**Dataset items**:
** start **

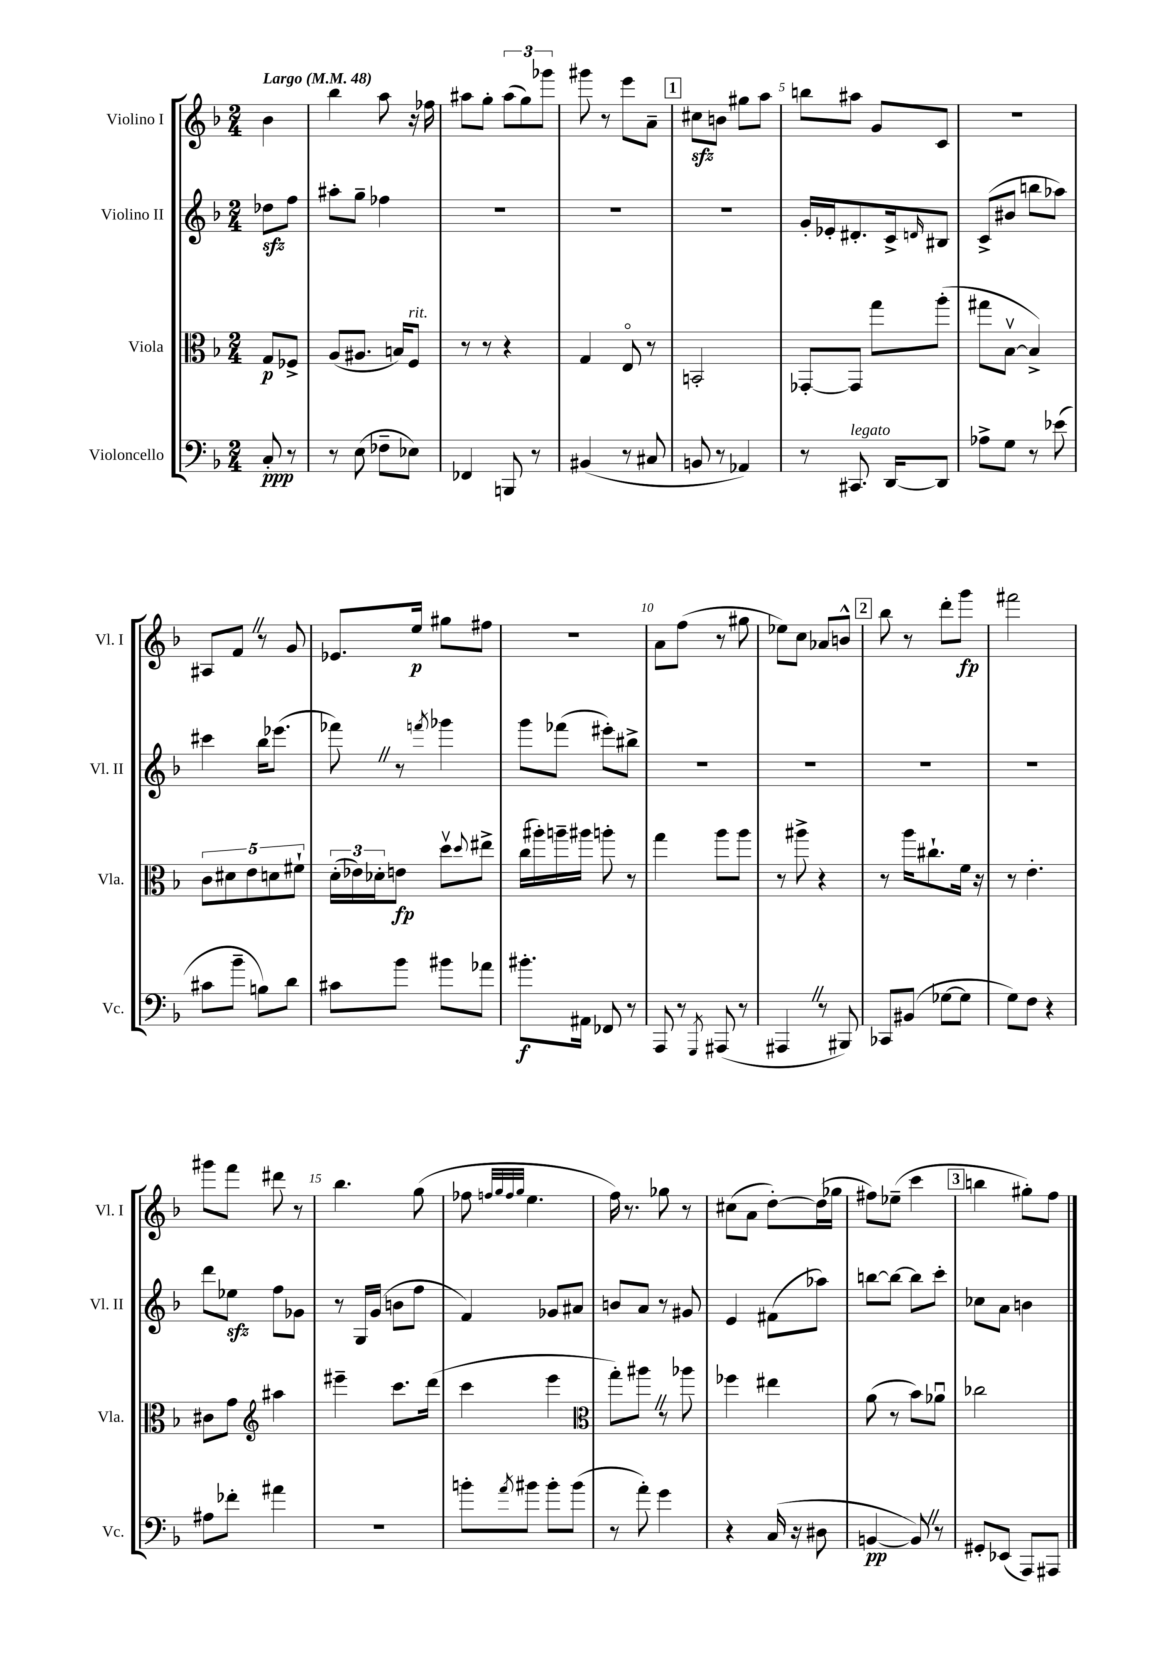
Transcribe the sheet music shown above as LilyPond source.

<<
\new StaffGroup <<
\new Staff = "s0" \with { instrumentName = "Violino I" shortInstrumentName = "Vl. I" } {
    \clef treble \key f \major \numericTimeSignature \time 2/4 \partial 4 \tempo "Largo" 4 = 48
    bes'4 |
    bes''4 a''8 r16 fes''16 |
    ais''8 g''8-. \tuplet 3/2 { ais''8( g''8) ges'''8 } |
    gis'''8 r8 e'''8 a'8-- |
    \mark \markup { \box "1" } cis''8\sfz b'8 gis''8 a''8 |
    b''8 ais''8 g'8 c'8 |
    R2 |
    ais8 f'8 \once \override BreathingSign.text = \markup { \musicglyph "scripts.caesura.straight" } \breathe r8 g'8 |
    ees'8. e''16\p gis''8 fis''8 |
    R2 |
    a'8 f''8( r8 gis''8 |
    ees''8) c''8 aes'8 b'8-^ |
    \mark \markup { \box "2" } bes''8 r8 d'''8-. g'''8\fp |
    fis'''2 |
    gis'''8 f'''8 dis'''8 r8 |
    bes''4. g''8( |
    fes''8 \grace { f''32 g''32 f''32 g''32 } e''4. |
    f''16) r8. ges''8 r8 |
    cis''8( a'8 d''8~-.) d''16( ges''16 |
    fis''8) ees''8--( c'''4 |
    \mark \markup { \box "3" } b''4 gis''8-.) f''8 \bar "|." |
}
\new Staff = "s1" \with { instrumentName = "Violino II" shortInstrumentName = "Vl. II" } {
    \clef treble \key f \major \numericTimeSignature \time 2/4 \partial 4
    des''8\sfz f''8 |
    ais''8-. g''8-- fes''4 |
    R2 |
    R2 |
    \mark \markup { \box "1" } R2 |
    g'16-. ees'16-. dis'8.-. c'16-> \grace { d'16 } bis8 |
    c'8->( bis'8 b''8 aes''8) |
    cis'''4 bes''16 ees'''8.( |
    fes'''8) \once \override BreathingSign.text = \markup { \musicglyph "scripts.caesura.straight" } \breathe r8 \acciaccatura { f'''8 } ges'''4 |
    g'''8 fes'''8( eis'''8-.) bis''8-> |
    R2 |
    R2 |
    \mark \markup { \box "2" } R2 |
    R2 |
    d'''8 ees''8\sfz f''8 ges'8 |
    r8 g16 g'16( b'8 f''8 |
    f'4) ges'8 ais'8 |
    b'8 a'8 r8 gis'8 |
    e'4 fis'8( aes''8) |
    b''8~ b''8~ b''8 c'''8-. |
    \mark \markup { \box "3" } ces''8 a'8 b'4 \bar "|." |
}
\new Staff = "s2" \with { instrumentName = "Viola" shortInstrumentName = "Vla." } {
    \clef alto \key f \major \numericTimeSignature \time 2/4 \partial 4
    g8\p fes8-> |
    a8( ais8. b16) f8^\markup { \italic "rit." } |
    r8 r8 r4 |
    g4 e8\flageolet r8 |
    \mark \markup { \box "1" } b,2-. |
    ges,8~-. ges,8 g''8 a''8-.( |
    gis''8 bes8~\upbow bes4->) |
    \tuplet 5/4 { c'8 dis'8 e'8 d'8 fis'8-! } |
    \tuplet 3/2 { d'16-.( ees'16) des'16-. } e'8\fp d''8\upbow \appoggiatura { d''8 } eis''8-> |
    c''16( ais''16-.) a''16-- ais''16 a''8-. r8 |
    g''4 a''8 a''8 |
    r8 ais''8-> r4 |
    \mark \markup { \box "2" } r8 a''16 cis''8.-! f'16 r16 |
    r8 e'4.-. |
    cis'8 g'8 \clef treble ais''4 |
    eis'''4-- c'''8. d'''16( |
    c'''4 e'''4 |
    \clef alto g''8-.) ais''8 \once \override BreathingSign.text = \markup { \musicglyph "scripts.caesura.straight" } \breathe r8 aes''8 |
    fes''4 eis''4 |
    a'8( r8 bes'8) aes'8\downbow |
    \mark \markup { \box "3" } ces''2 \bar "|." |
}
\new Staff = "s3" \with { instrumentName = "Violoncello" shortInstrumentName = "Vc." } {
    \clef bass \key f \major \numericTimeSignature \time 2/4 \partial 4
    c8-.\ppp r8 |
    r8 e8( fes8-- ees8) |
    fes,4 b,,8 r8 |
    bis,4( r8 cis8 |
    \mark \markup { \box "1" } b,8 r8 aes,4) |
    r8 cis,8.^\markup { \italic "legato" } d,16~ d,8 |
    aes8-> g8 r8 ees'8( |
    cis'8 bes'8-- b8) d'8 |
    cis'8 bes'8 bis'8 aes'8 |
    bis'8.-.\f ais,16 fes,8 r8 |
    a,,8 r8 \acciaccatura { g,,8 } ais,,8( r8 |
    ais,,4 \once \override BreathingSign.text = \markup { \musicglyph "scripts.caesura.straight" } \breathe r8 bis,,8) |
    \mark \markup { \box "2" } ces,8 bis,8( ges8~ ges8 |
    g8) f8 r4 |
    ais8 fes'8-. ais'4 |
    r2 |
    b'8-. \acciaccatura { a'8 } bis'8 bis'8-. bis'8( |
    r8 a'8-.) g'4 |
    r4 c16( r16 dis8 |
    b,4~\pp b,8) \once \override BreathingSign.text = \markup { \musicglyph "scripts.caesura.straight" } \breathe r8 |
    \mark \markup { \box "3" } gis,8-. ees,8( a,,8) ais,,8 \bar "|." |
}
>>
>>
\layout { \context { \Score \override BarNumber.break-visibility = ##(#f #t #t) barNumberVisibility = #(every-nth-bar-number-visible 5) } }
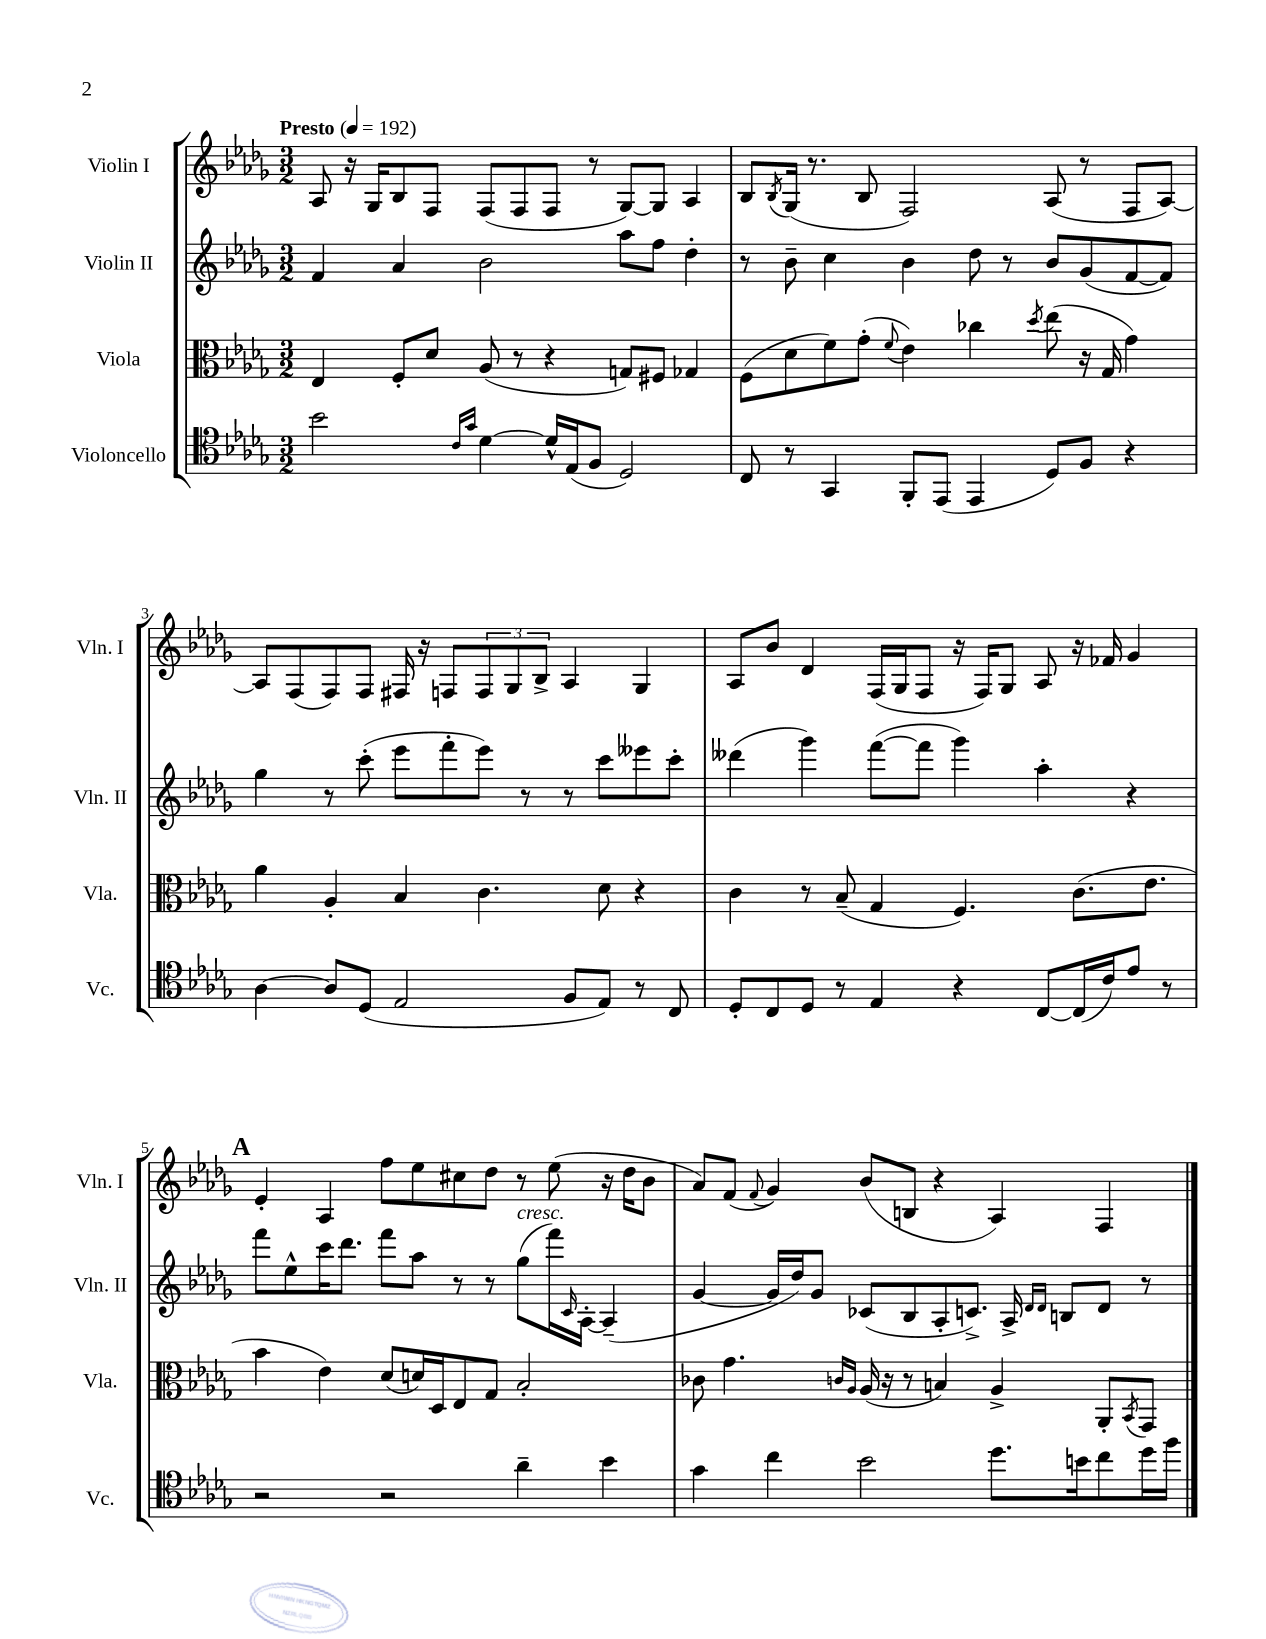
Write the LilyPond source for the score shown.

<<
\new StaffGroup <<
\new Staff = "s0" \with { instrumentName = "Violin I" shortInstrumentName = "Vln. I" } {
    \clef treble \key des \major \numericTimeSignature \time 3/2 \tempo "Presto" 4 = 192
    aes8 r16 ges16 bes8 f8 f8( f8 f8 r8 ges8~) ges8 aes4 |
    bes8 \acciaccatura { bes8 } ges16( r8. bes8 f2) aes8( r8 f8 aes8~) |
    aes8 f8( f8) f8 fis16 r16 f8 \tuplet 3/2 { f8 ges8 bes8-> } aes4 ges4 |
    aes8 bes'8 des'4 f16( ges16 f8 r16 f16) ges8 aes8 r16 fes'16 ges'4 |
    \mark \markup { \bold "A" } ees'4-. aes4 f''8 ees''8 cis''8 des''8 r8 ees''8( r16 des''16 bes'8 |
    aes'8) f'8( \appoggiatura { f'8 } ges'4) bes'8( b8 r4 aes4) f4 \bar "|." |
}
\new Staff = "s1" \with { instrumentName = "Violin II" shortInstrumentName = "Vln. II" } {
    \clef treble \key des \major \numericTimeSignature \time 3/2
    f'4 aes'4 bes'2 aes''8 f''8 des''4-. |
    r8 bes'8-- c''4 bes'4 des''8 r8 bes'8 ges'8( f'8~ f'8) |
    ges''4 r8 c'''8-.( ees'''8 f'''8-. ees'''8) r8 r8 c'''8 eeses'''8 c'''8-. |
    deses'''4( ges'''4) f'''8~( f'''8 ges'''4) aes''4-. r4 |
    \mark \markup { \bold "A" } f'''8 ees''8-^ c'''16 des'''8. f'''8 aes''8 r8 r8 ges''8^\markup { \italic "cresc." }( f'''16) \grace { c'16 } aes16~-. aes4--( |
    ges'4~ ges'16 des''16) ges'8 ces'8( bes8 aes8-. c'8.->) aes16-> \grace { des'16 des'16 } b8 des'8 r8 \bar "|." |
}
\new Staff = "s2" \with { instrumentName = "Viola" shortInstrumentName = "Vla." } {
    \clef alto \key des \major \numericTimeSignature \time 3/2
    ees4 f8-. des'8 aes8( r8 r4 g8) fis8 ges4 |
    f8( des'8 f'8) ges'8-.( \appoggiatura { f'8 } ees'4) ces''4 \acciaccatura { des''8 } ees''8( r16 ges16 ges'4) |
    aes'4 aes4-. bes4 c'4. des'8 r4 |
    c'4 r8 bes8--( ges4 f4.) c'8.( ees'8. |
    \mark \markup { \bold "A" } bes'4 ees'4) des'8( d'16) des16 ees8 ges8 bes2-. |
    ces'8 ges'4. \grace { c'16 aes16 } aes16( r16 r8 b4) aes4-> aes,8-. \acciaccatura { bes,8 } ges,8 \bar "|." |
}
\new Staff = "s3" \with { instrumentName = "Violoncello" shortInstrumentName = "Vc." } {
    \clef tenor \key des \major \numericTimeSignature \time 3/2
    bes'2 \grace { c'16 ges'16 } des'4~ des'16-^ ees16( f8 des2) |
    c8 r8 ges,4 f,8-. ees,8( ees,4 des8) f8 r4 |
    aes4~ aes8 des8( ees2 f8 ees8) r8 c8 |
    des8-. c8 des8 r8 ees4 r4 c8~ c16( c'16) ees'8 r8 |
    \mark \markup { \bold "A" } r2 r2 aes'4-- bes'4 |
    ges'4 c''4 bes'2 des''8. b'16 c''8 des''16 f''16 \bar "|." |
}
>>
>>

** end **

**EXERCISE BRIEF**: Report every line of the listing above that contains the word "shown", copying each of those lines in full.

**OUTPUT FOR THIS TASK**:
Transcribe the sheet music shown above as LilyPond source.
Write the LilyPond source for the score shown.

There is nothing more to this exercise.